TASK PROMPT:
Look through the records below, and copy out every line that holds the string "regadera".

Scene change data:
────────────────────────────────────────

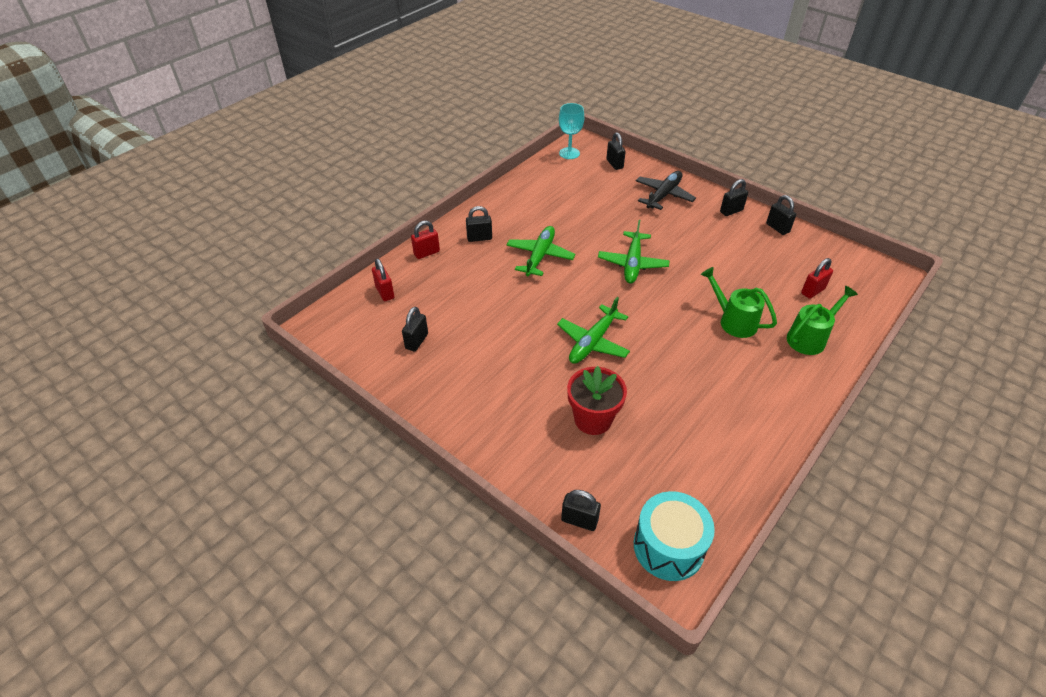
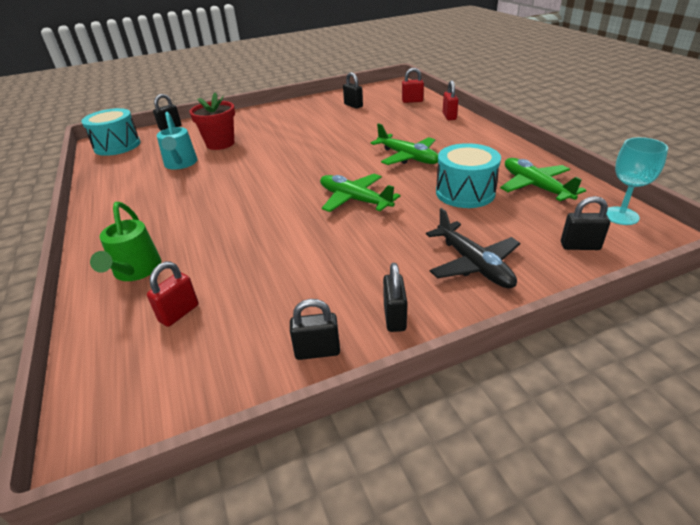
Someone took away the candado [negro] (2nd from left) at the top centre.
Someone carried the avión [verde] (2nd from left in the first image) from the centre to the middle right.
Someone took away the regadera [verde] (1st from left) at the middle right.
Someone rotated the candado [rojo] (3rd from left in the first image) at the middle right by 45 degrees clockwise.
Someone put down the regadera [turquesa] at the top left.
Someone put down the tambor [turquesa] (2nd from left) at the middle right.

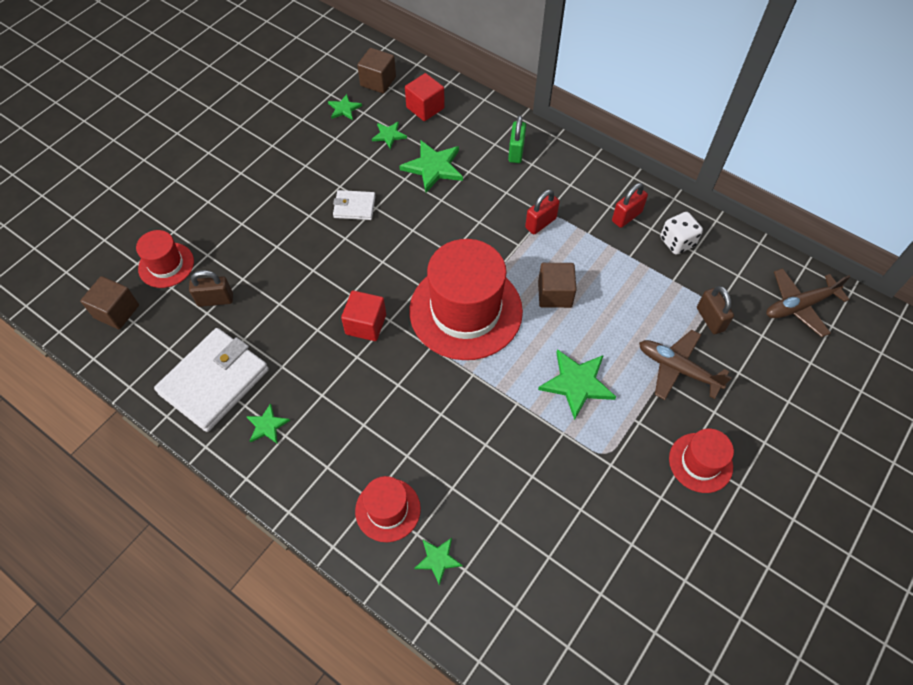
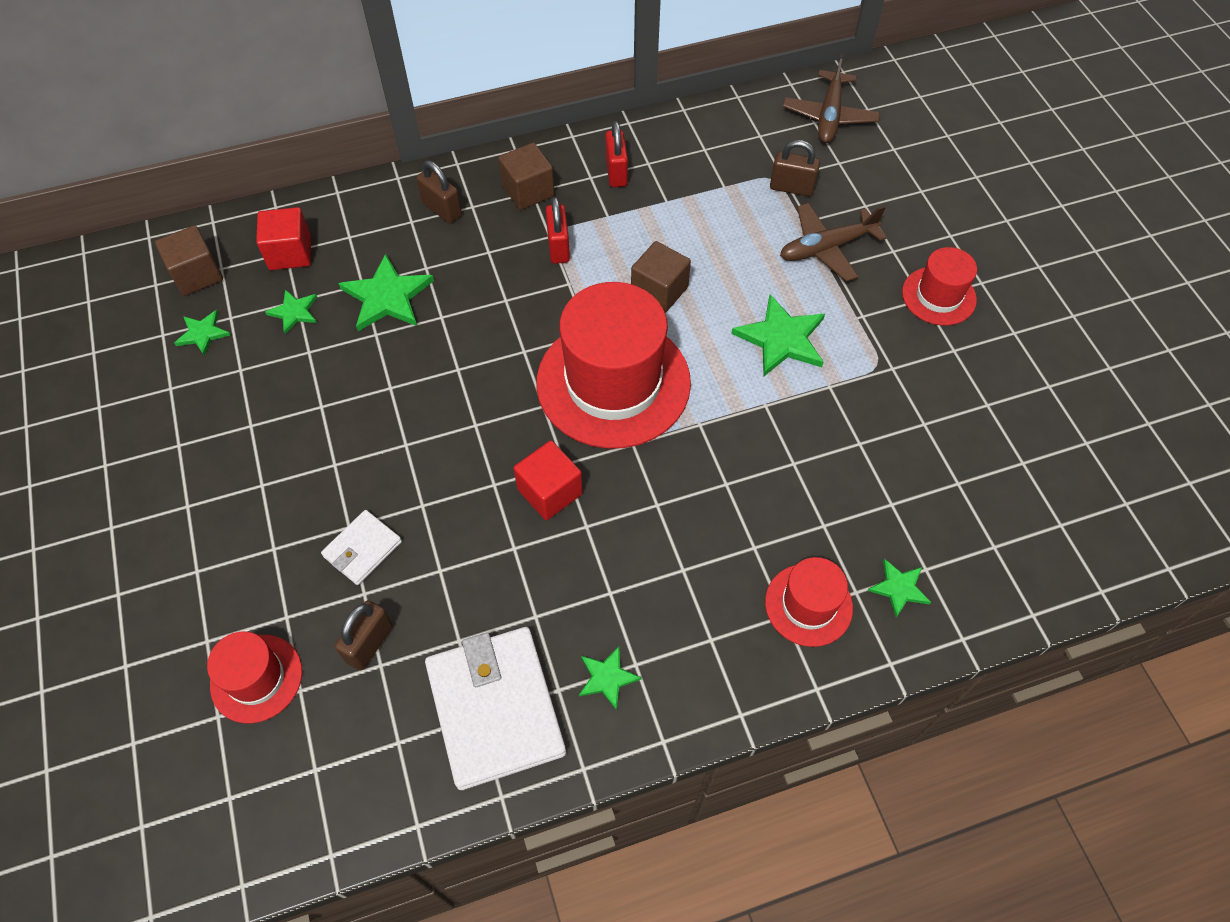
Someone carried the cubo [marrón] (1st from left in the first image) from the middle left to the top centre.
Someone carried the cartera [blanco] (2nd from left in the first image) from the top centre to the middle left.
Someone repainted the candado [verde] at the top centre, which became the candado [marrón] (2nd from left) at the top centre.
Someone took away the dado [blanco] at the middle right.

────────────────────────────────────────

YOUR RESPONSE:
Someone took away the regadera [verde] (1st from left) at the middle right.
Someone put down the regadera [turquesa] at the top left.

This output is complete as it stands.